### [EXERCISE DESCRIPTION]
The required output is the exact run of lines below that opens at the line with "JP2 pin 2: DGND -> W17" and closes at the line with "U5: XOR 74HC86".

### [RECORDED DATA]
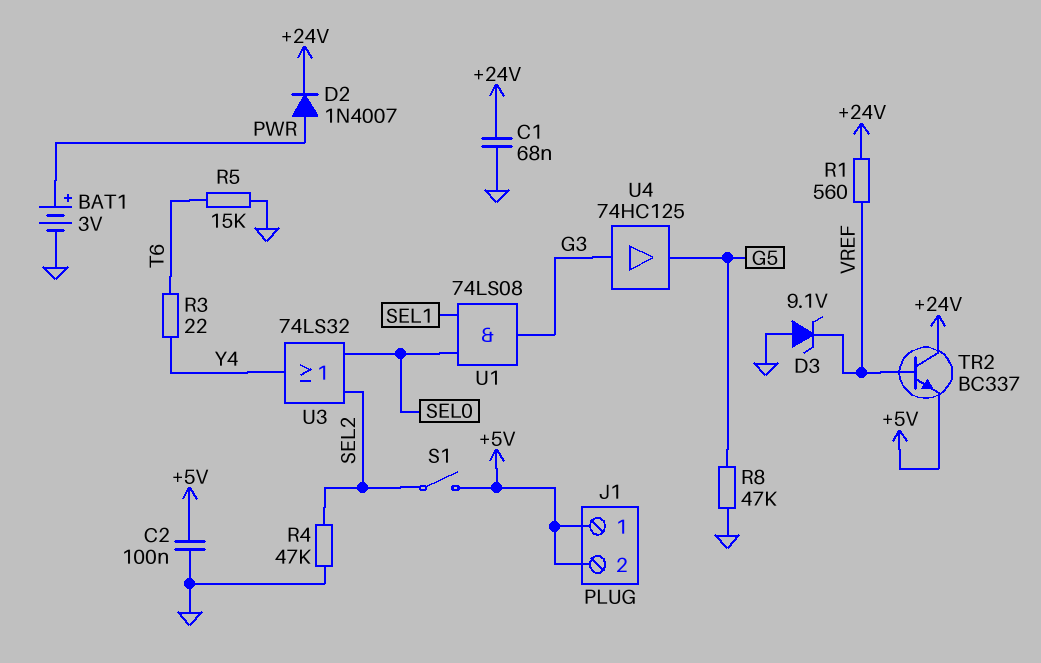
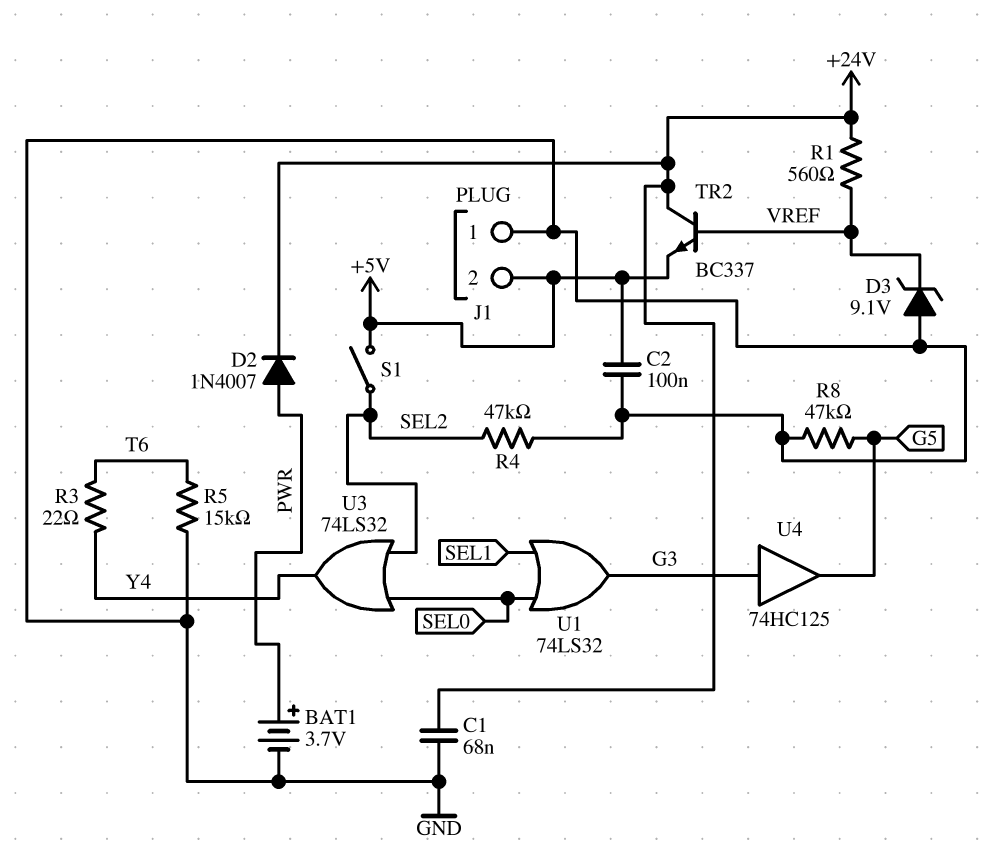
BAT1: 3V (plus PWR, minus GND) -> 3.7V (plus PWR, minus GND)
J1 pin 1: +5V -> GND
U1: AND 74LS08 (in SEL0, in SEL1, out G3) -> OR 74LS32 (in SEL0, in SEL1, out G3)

==

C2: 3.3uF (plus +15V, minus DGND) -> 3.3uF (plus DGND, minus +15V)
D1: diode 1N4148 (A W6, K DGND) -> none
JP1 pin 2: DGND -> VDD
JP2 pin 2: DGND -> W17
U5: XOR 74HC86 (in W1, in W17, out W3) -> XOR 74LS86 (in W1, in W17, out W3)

### [SOLUTION TO THE PROBLEM]
JP2 pin 2: DGND -> W17
U5: XOR 74HC86 (in W1, in W17, out W3) -> XOR 74LS86 (in W1, in W17, out W3)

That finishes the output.